● **Dataset**:
****************
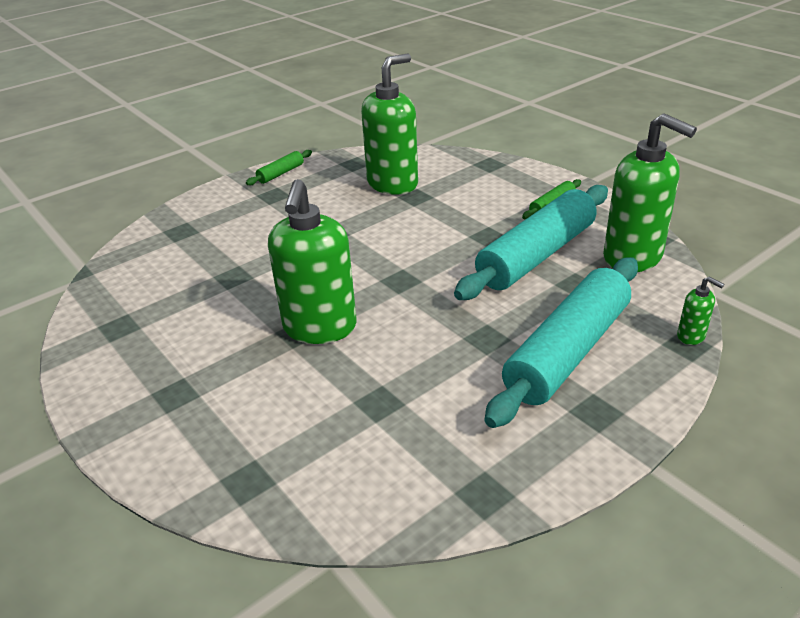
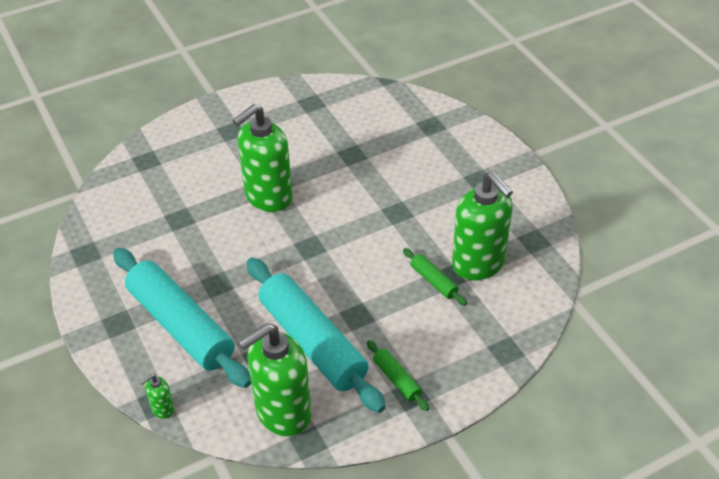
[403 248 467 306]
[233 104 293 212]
****************
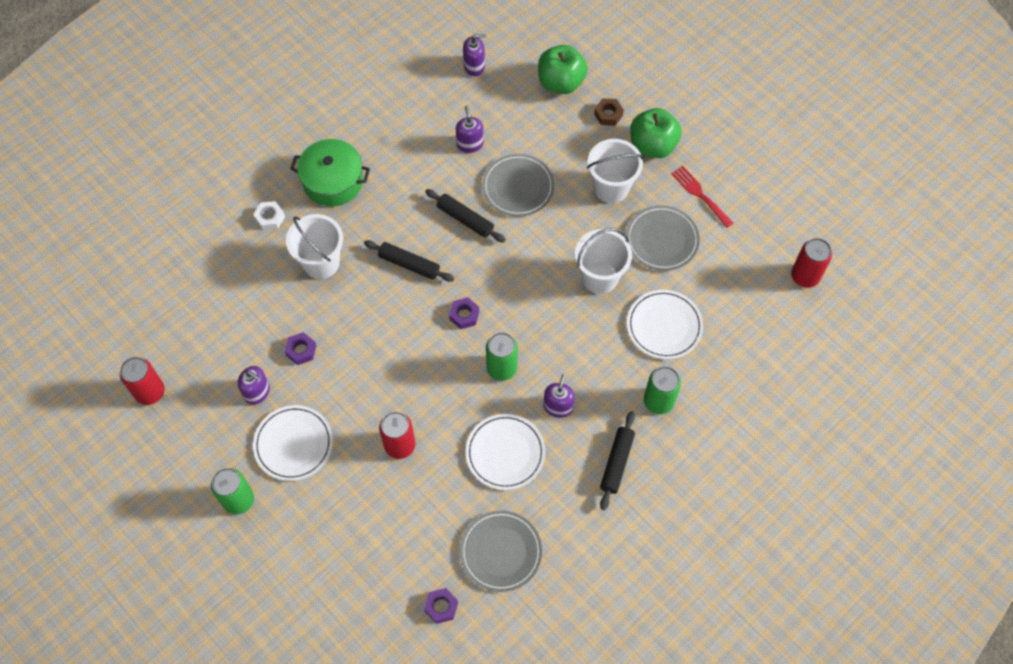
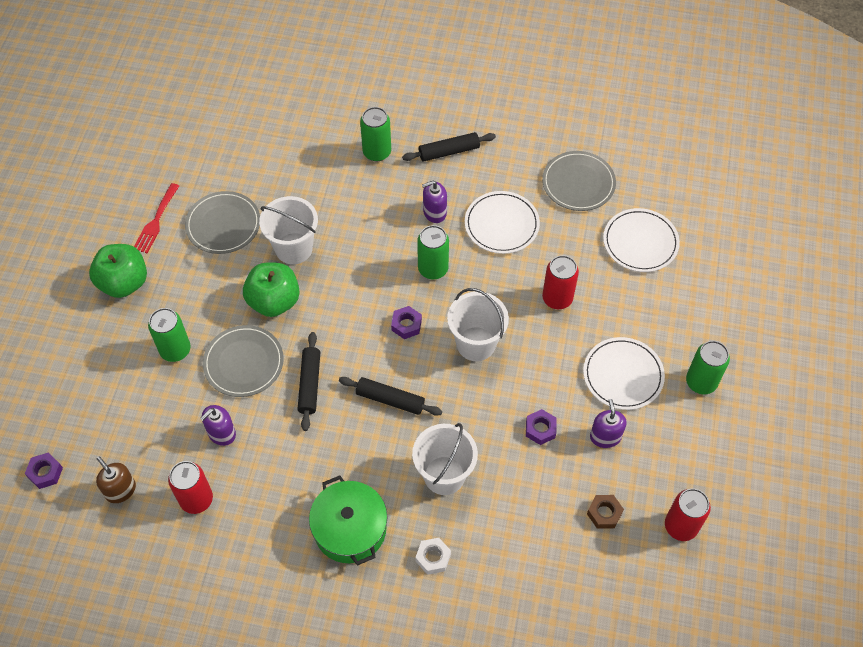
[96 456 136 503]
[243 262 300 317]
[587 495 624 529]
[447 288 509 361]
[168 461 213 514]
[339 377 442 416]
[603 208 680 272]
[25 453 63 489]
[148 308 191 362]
****************
● **Work order**: Set down, from the entries above, exactly the lines from the one with "[339 377 442 416]" up to and including the one with "[148 308 191 362]", and no other lines.

● **Result of the exercise**:
[339 377 442 416]
[603 208 680 272]
[25 453 63 489]
[148 308 191 362]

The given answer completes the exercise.